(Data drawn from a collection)
━━━━━━━━━━━━━━━━
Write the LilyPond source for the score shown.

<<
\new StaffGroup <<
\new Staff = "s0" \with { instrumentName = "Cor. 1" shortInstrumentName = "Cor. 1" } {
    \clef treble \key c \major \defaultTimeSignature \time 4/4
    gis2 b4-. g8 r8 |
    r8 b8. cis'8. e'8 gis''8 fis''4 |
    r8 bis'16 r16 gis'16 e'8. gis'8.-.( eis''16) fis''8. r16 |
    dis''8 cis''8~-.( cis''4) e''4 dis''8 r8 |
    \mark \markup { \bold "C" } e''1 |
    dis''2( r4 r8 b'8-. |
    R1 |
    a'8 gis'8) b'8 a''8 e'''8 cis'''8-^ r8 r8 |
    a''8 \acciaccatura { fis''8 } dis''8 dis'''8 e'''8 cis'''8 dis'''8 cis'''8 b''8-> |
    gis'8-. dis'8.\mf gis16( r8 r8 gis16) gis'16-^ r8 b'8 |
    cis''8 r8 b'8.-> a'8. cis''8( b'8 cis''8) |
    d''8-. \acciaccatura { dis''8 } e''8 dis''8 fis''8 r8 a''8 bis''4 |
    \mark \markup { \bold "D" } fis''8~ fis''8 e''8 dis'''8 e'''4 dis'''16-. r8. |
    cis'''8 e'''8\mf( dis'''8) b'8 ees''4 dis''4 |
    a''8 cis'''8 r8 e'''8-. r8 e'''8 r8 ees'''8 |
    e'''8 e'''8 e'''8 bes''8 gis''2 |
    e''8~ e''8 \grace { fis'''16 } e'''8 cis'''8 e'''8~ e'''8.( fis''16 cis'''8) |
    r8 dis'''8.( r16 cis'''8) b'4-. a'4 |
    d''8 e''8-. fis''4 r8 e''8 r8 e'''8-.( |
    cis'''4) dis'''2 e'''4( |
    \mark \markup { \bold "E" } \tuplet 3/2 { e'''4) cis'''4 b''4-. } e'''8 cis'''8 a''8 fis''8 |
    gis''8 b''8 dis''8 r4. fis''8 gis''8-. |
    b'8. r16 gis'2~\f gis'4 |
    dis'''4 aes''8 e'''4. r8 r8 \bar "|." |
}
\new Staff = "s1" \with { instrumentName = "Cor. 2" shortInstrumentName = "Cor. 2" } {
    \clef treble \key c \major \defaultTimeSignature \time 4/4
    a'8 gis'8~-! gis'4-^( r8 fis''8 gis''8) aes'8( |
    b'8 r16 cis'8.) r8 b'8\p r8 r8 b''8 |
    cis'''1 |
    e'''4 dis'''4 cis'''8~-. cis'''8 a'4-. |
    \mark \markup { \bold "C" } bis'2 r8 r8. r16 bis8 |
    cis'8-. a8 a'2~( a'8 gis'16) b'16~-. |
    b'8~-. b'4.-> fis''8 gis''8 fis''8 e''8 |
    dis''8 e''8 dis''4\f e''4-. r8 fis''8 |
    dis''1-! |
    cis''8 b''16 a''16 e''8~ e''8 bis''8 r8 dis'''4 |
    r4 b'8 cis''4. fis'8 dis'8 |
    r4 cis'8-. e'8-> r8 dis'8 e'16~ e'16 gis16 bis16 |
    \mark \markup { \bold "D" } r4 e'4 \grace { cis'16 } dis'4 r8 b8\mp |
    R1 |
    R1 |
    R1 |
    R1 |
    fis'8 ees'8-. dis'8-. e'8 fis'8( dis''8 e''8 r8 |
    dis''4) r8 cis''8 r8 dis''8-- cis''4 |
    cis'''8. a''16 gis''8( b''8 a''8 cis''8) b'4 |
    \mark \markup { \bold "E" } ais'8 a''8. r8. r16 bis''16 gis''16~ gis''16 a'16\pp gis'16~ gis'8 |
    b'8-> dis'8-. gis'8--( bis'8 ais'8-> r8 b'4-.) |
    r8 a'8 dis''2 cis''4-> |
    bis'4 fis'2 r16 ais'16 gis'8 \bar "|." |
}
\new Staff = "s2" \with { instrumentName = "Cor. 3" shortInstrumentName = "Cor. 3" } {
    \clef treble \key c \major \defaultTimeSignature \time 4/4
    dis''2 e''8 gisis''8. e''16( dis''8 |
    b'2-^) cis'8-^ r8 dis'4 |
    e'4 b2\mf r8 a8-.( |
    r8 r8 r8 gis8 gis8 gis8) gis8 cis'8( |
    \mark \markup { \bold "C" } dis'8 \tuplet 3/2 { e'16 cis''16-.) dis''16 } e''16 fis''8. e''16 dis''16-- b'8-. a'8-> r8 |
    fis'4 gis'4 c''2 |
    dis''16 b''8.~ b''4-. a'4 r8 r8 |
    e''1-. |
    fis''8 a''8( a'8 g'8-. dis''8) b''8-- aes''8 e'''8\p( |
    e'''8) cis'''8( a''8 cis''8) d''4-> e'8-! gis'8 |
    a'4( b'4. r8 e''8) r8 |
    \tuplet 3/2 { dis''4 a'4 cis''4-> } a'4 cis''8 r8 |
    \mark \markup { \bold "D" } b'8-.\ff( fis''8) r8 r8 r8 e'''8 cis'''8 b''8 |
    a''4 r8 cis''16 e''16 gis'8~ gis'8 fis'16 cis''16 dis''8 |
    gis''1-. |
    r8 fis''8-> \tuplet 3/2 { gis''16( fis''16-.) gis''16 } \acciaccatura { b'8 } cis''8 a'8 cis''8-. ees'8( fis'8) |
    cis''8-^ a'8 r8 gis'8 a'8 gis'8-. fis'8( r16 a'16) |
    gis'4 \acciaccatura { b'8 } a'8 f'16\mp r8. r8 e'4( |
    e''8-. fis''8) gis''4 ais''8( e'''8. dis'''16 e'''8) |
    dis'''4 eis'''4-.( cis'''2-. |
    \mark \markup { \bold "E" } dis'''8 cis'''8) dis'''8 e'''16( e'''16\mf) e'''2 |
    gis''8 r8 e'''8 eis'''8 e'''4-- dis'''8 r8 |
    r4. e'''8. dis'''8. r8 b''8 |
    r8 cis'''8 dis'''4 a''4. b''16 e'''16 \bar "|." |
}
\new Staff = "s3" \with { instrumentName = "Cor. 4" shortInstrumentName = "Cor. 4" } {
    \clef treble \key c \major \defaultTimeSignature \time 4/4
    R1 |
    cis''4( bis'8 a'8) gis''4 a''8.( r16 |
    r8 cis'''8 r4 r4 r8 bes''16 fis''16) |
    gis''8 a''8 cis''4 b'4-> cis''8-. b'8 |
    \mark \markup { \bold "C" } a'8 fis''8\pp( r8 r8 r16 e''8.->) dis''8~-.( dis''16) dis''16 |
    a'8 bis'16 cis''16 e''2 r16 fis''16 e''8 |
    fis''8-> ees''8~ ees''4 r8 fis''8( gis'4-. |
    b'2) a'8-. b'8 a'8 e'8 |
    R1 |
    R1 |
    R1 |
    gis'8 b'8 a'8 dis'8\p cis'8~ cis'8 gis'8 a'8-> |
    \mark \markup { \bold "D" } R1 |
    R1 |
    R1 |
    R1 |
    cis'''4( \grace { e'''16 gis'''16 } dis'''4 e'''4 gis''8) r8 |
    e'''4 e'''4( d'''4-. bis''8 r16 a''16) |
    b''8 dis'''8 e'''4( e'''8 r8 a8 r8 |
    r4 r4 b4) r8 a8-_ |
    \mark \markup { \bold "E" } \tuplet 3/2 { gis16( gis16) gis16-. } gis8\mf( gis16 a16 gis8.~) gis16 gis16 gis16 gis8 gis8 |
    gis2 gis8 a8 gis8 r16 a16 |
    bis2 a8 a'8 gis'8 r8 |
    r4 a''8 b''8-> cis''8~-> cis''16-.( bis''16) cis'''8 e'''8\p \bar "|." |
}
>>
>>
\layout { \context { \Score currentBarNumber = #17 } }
━━━━━━━━━━━━━━━━
* _DIRECTIONS FOR THIS TASK_:
Please tally how many lines of the data contain the string "acciaccatura", treating uppercase and lowercase as different, and reply with only the number.

* _COMPLETE OUTPUT_:
4